■ **PROBLEM**: Give again, exactly as written, the lines of the records below from the line with "(561, 445) = (848, 443): none -> pink bell" to the line with "(449, 471) = (536, 336): black". Both end lines count; pictures do not.

■ **AVAILABLE RECORDS**:

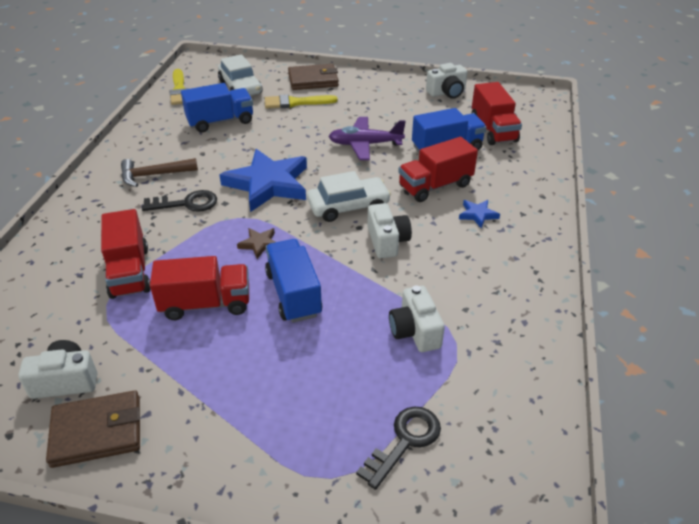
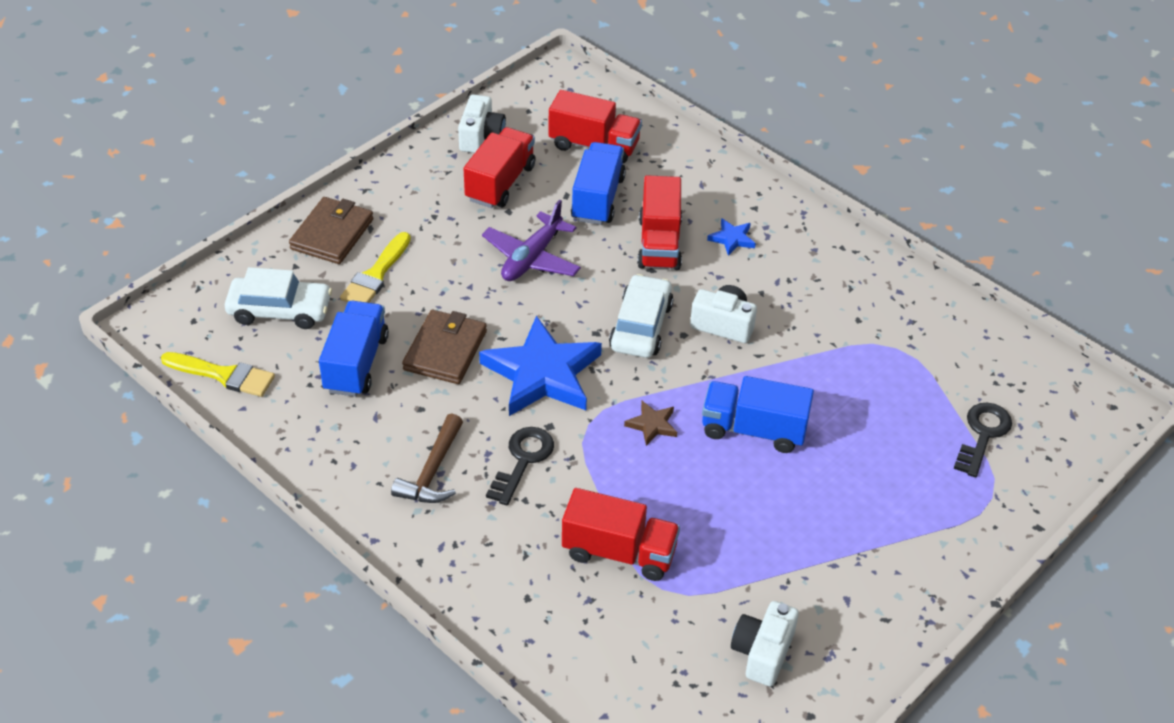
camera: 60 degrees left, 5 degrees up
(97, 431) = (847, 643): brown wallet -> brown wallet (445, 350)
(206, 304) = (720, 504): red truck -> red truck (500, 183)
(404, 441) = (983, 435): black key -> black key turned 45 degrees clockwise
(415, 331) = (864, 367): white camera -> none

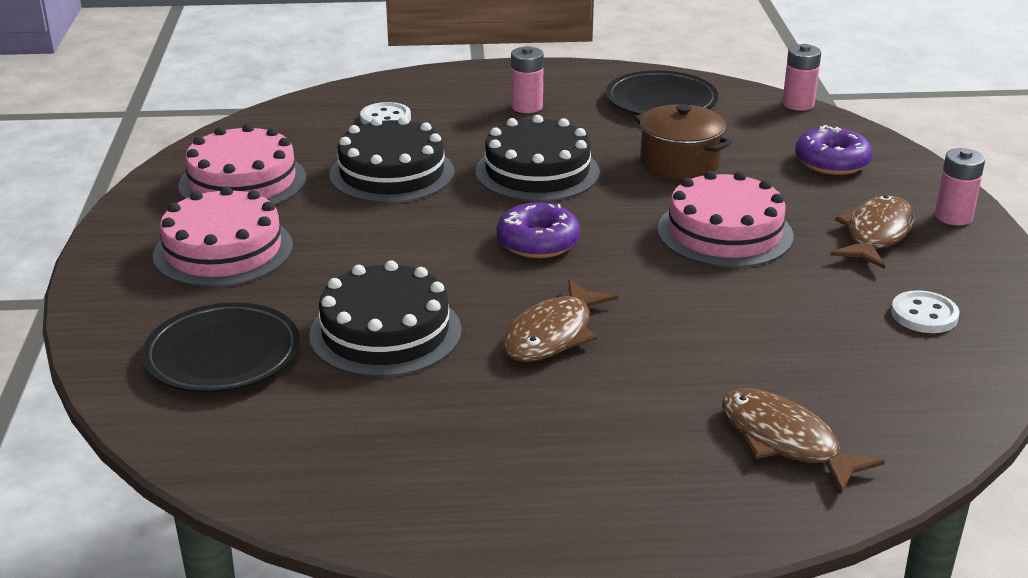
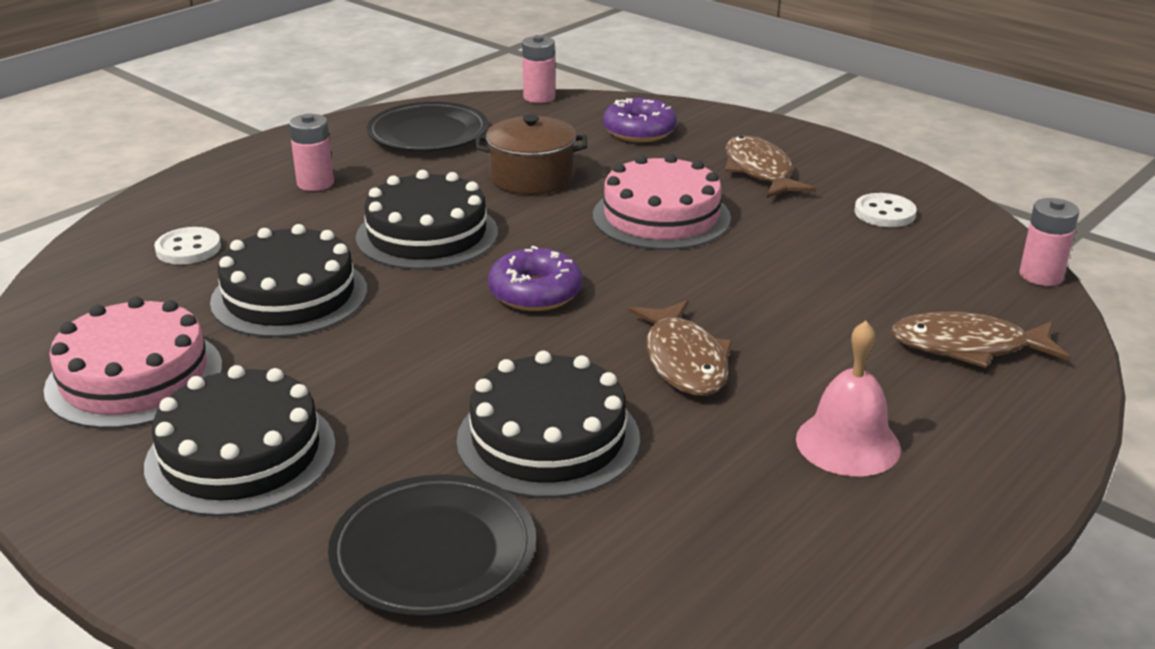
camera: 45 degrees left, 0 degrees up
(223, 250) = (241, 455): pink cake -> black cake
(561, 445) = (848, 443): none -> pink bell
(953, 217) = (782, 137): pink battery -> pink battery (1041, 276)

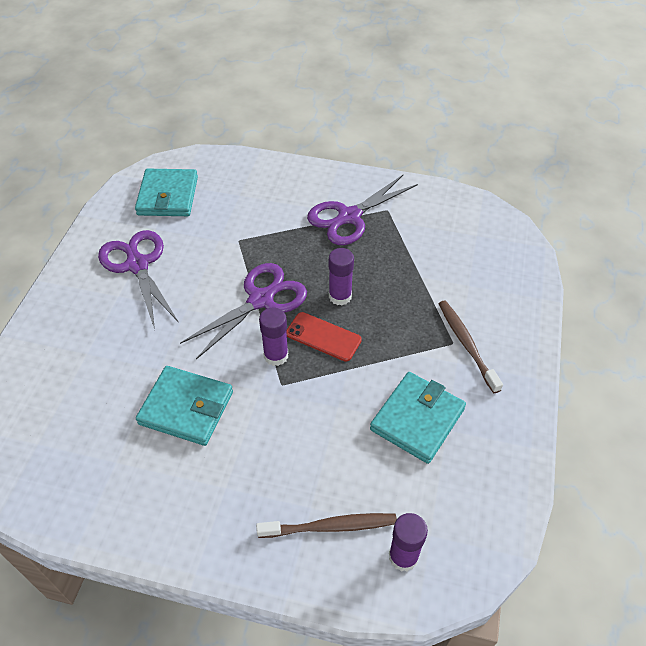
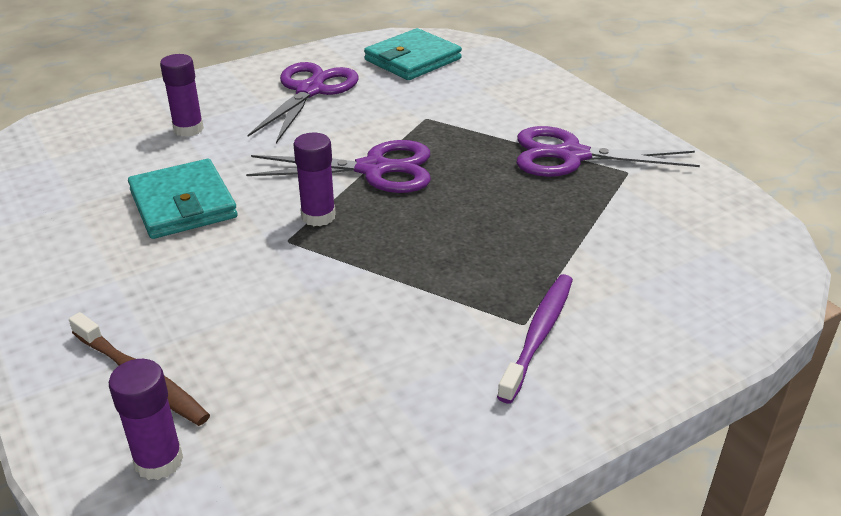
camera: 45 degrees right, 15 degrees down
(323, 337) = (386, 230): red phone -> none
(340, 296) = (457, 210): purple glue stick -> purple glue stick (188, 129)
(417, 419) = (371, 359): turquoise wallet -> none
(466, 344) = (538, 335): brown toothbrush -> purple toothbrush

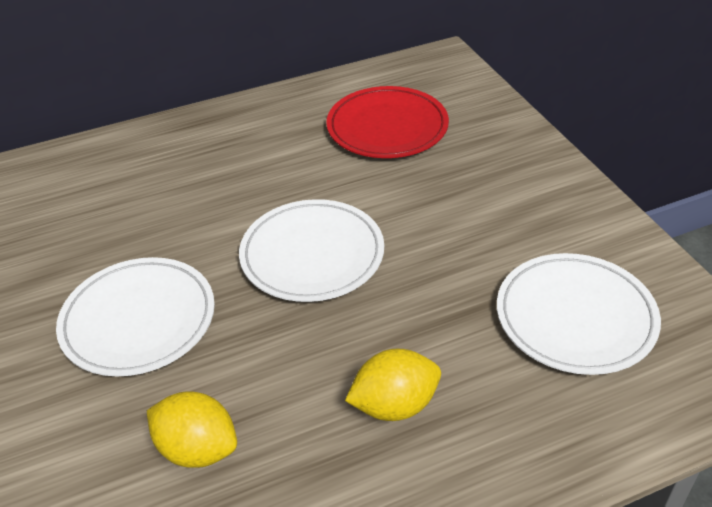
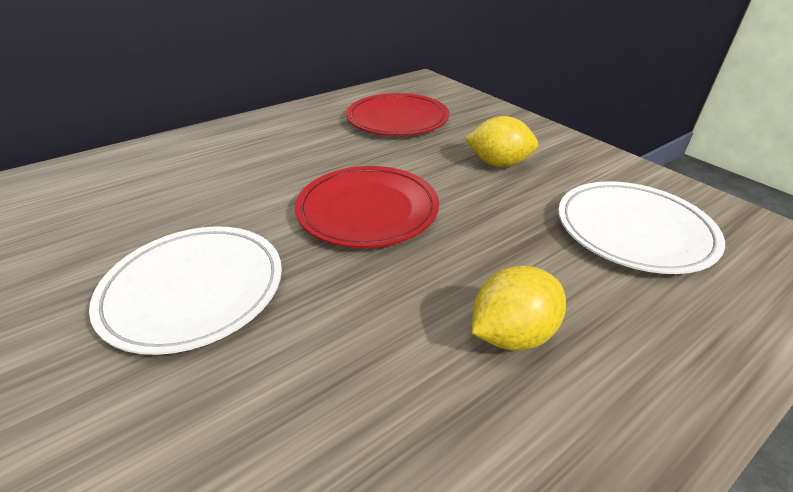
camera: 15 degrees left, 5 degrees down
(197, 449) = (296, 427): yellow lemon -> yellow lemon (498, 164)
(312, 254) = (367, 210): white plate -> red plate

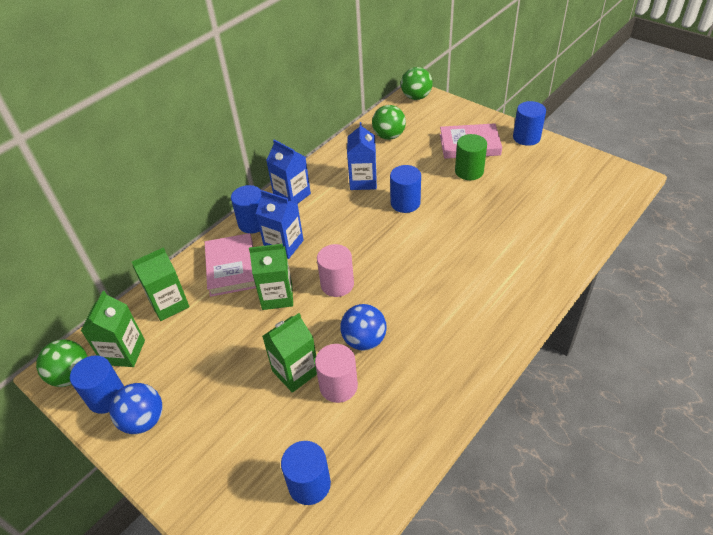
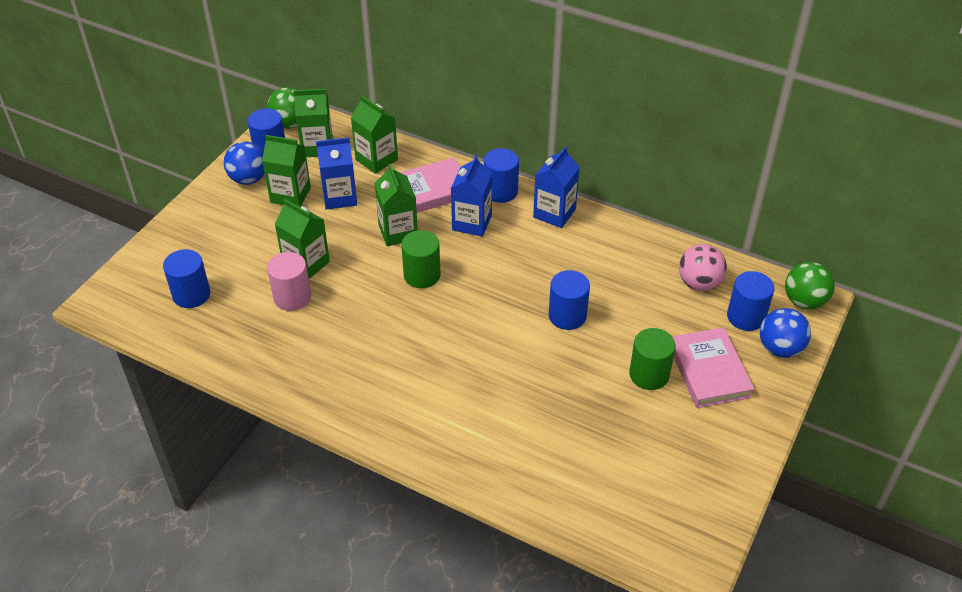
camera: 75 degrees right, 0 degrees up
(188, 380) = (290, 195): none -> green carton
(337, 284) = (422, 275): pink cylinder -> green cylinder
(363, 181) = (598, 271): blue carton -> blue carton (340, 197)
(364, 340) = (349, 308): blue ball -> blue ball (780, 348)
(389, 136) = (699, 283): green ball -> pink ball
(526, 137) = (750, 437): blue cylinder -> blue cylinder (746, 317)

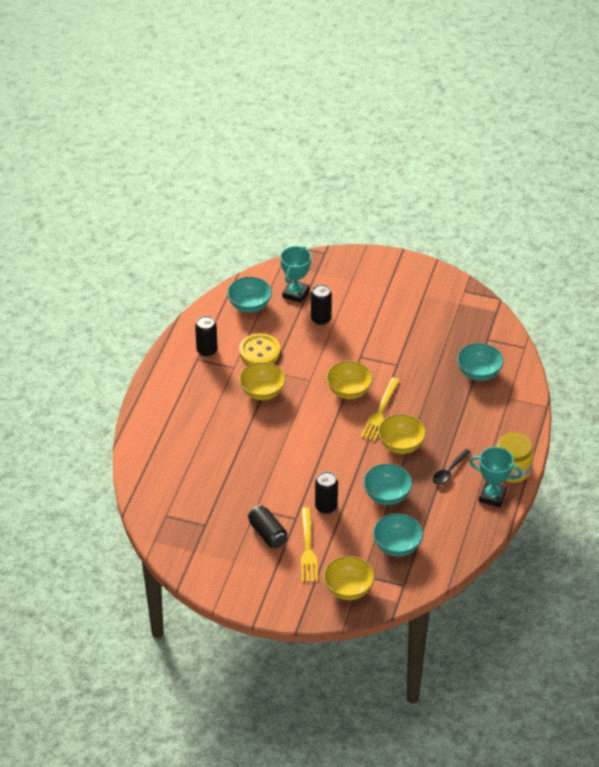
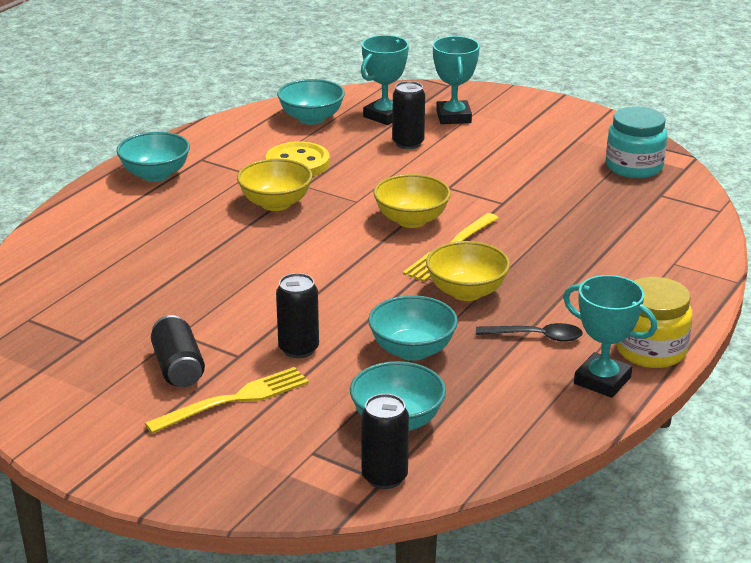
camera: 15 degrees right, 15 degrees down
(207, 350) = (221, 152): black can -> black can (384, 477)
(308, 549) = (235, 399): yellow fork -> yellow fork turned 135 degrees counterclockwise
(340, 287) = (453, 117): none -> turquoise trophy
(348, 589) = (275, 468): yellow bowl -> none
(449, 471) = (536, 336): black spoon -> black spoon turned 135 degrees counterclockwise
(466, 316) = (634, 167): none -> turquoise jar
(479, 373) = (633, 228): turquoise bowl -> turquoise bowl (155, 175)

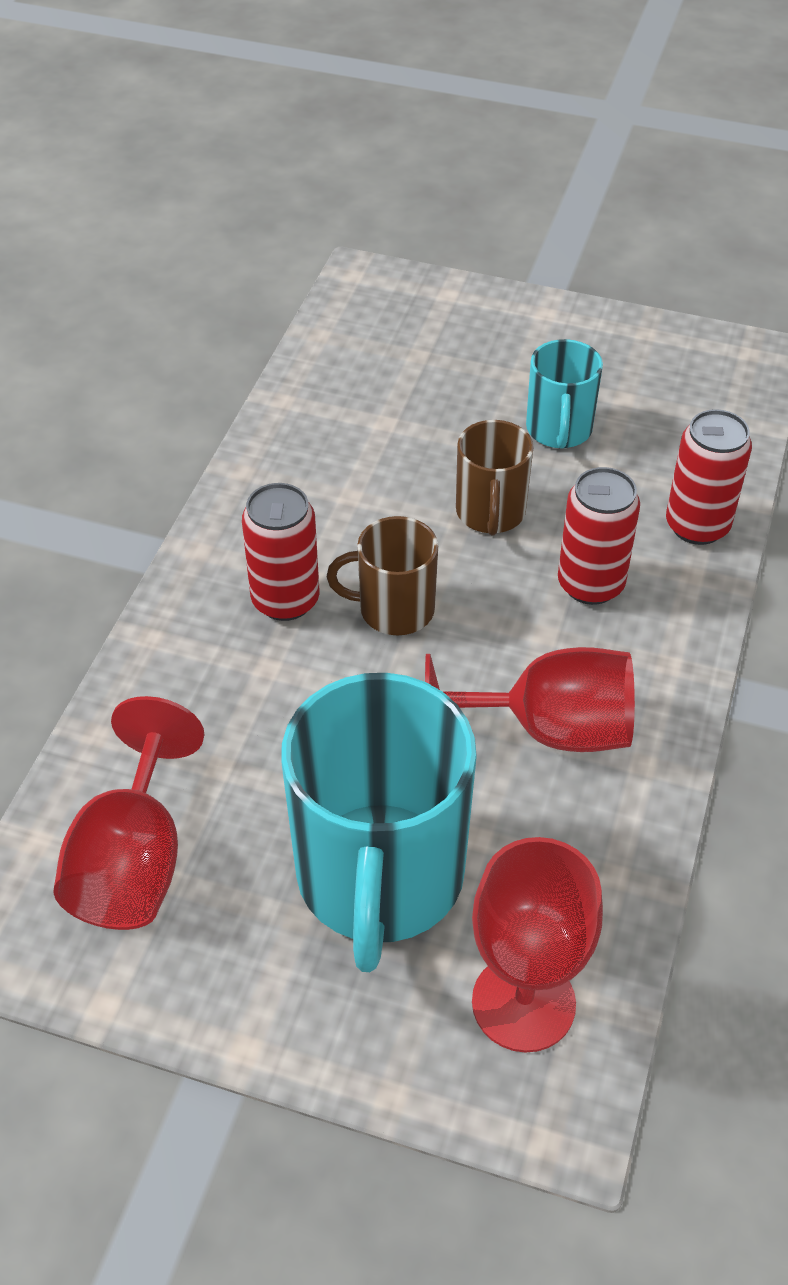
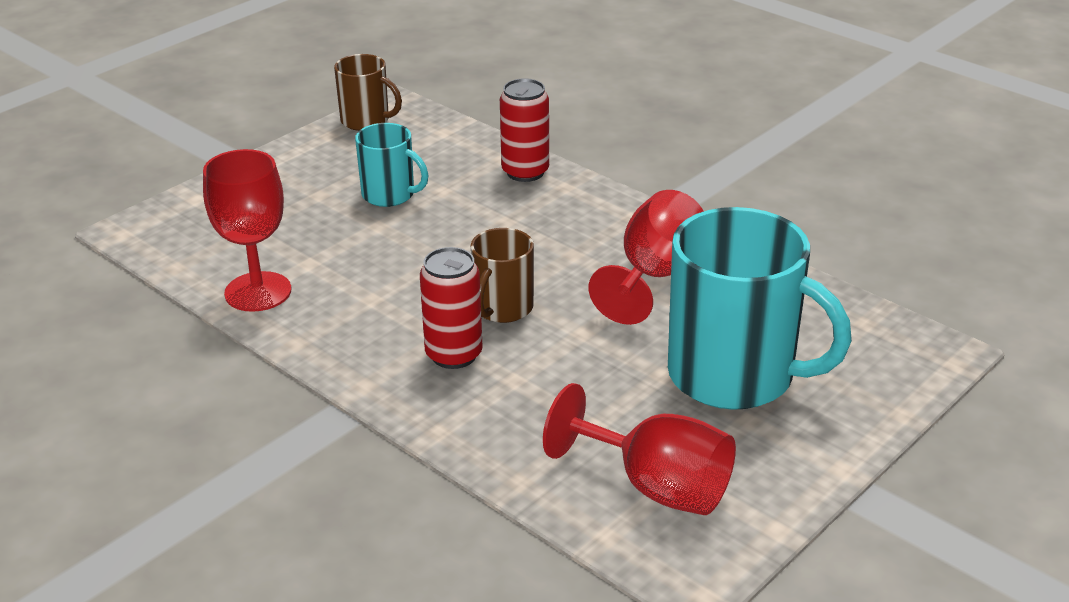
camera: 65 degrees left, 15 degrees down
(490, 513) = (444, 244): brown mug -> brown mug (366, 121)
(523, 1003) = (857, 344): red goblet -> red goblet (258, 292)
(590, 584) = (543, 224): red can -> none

■ **ANSWER TO THIS PROBLEM**:
(561, 445) = (848, 443): none -> pink bell
(953, 217) = (782, 137): pink battery -> pink battery (1041, 276)

camera: 45 degrees right, 15 degrees down
(323, 337) = (386, 230): red phone -> none
(340, 296) = (457, 210): purple glue stick -> purple glue stick (188, 129)
(417, 419) = (371, 359): turquoise wallet -> none
(466, 344) = (538, 335): brown toothbrush -> purple toothbrush

camera: 15 degrees left, 5 degrees down
(197, 449) = (296, 427): yellow lemon -> yellow lemon (498, 164)
(312, 254) = (367, 210): white plate -> red plate

camera: 75 degrees right, 0 degrees up
(188, 380) = (290, 195): none -> green carton
(337, 284) = (422, 275): pink cylinder -> green cylinder
(363, 181) = (598, 271): blue carton -> blue carton (340, 197)
(364, 340) = (349, 308): blue ball -> blue ball (780, 348)
(389, 136) = (699, 283): green ball -> pink ball
(526, 137) = (750, 437): blue cylinder -> blue cylinder (746, 317)

camera: 15 degrees right, 15 degrees down
(207, 350) = (221, 152): black can -> black can (384, 477)
(308, 549) = (235, 399): yellow fork -> yellow fork turned 135 degrees counterclockwise
(340, 287) = (453, 117): none -> turquoise trophy
(348, 589) = (275, 468): yellow bowl -> none
(449, 471) = (536, 336): black spoon -> black spoon turned 135 degrees counterclockwise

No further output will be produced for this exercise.